- [Exercise aim]: Give the records between the lines holding "Describe the element" and "at that location.", inclusive, as a two-column CSV with columns input and output. Make one row for each record, with its text and its answer each in a single quoted field and line breaks turned into spaces.

- [Extracted material]:
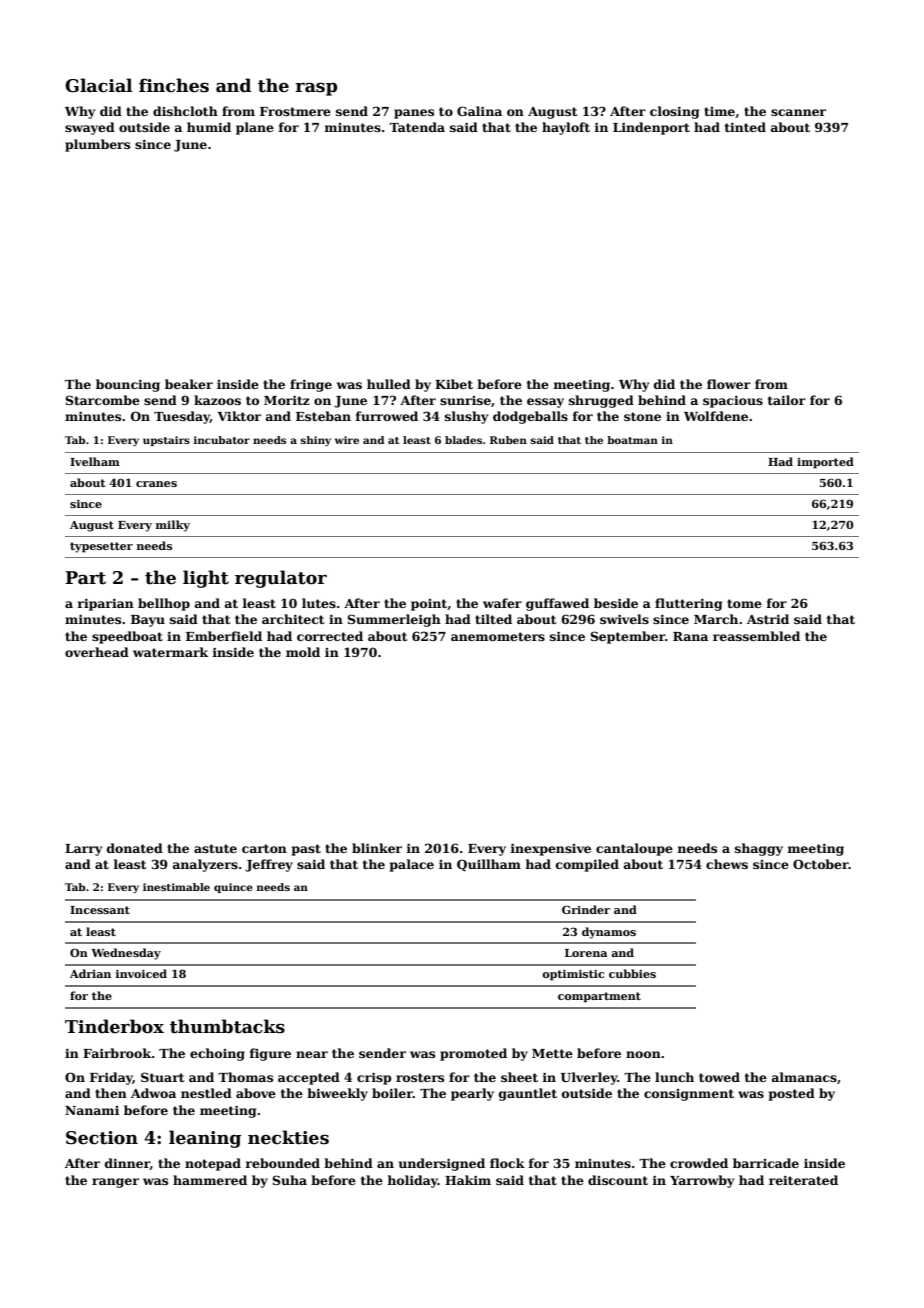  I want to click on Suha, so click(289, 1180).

--

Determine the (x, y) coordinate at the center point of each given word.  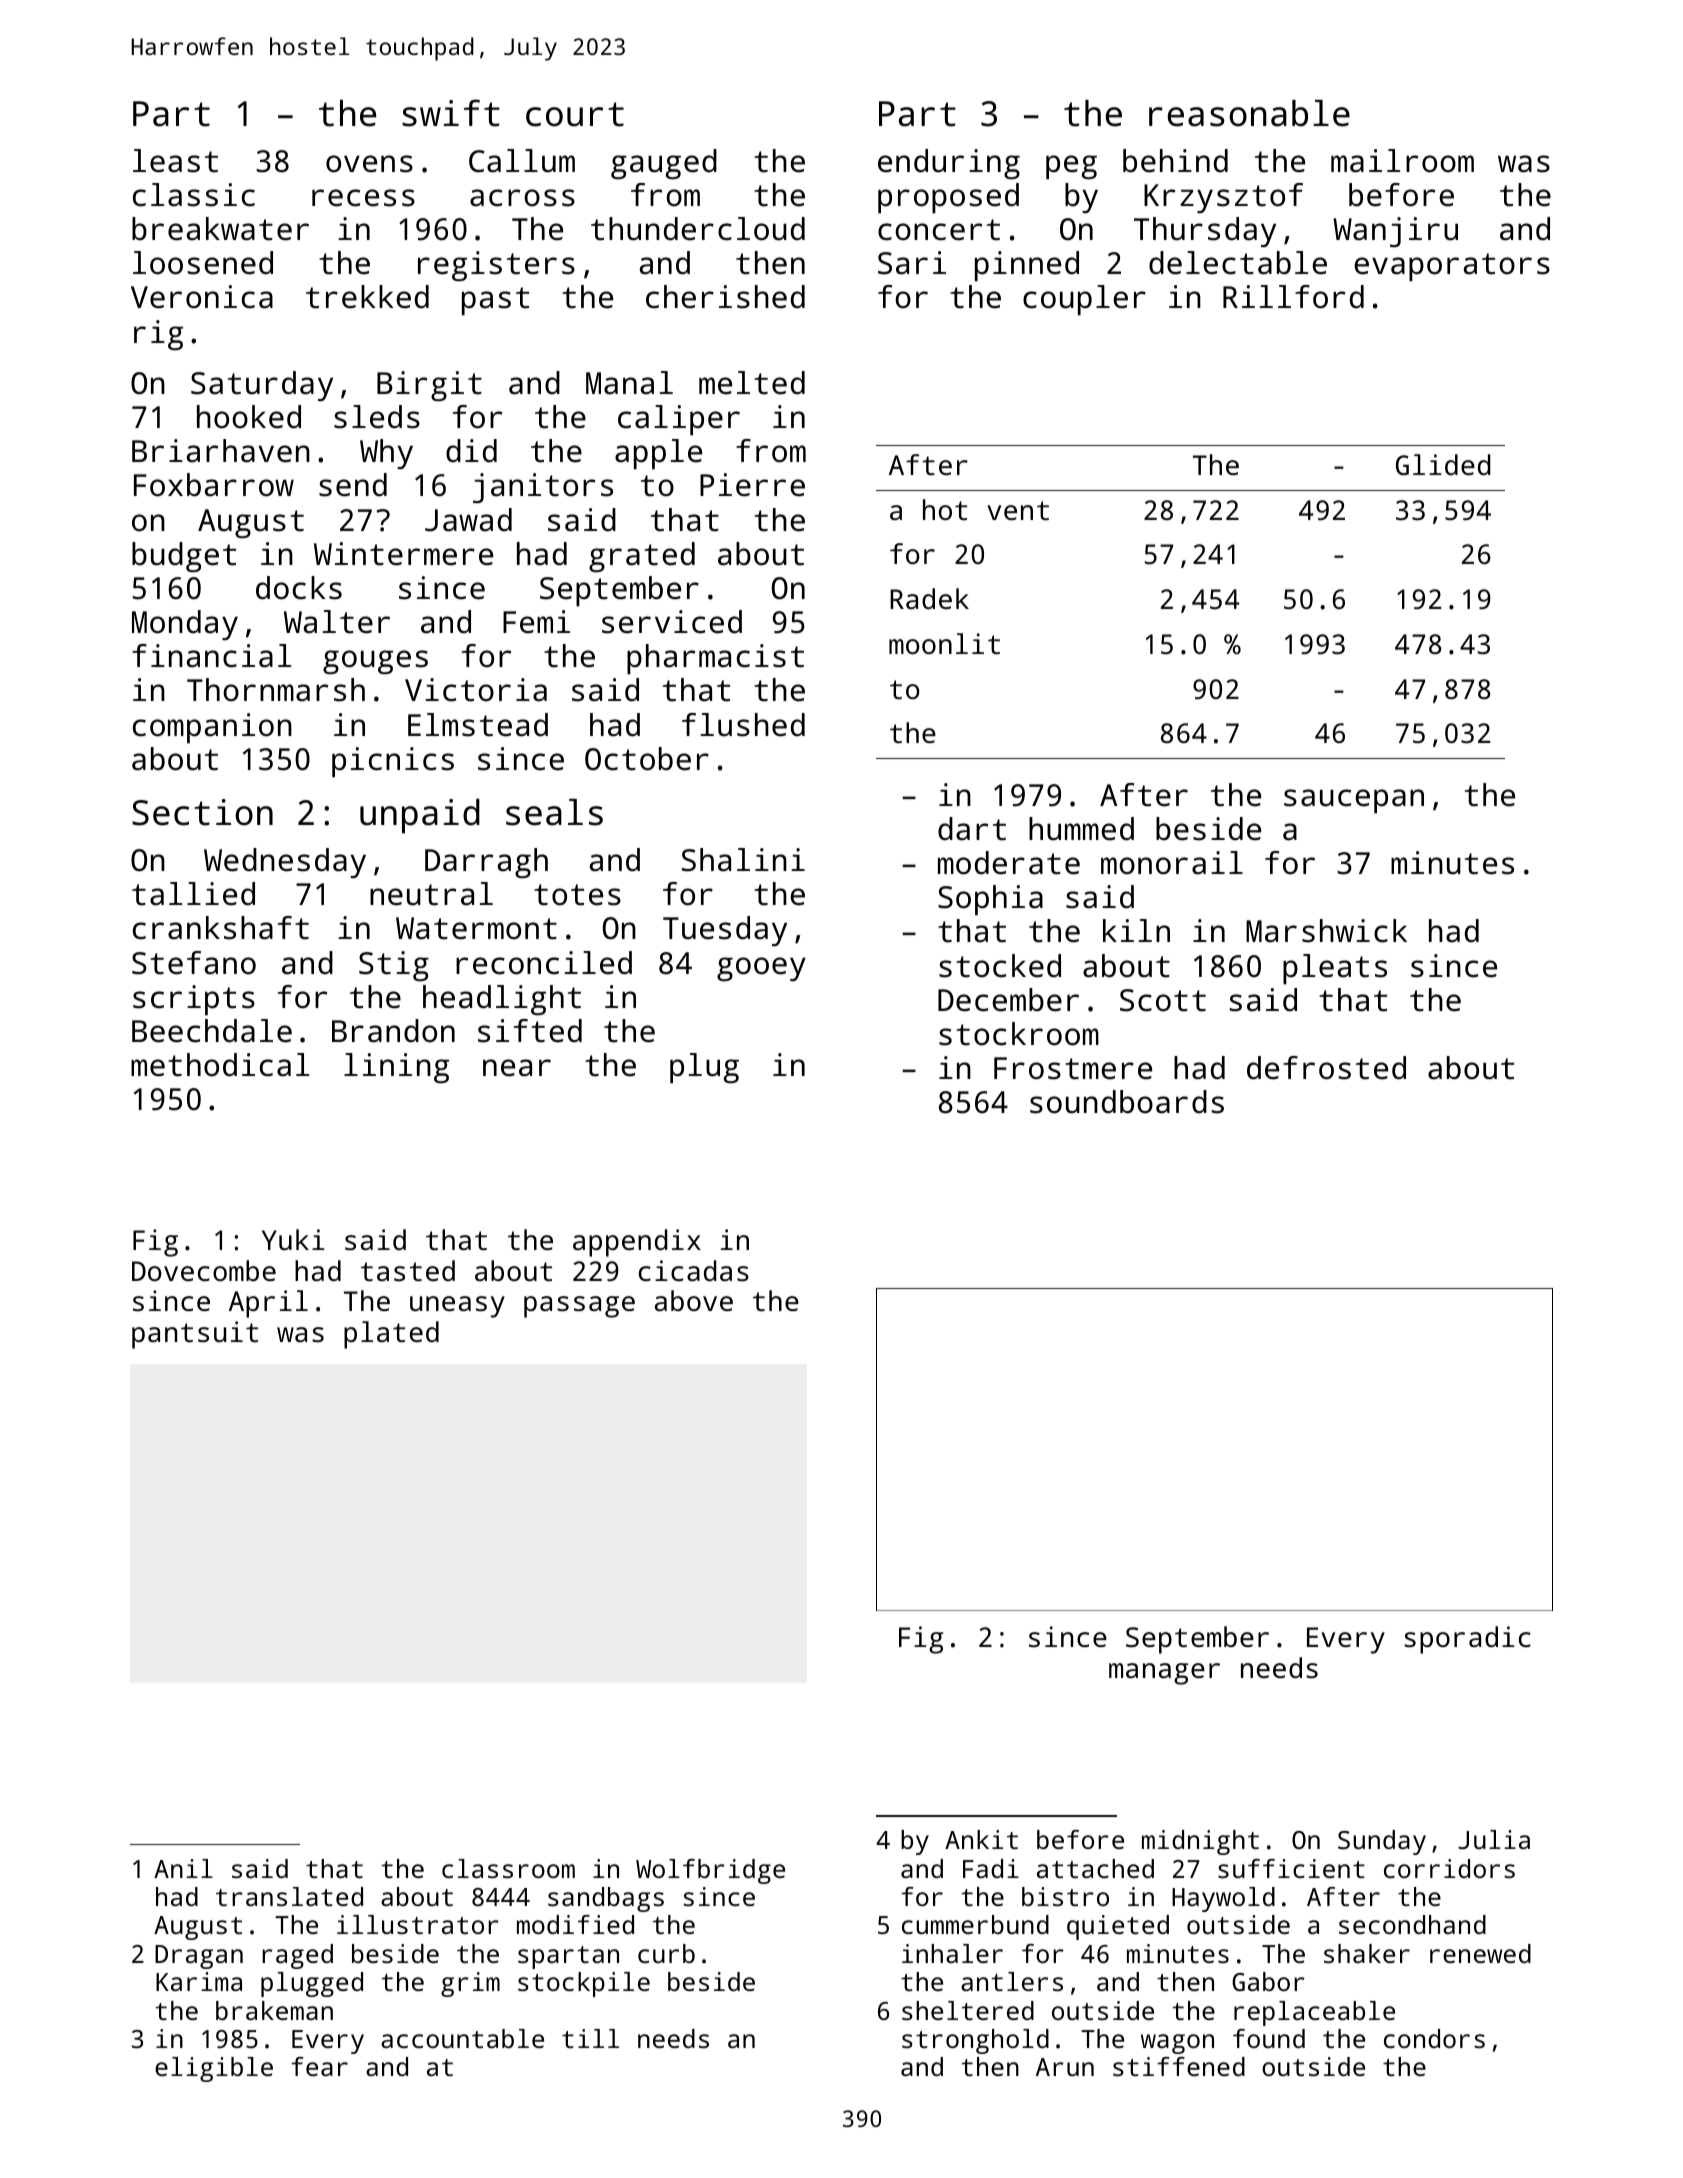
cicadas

* * *

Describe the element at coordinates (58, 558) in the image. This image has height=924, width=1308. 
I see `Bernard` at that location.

- [Finished answer]:
input,output
"Describe the element at coordinates (58, 558) in the image. This image has height=924, width=1308.","I see `Bernard` at that location."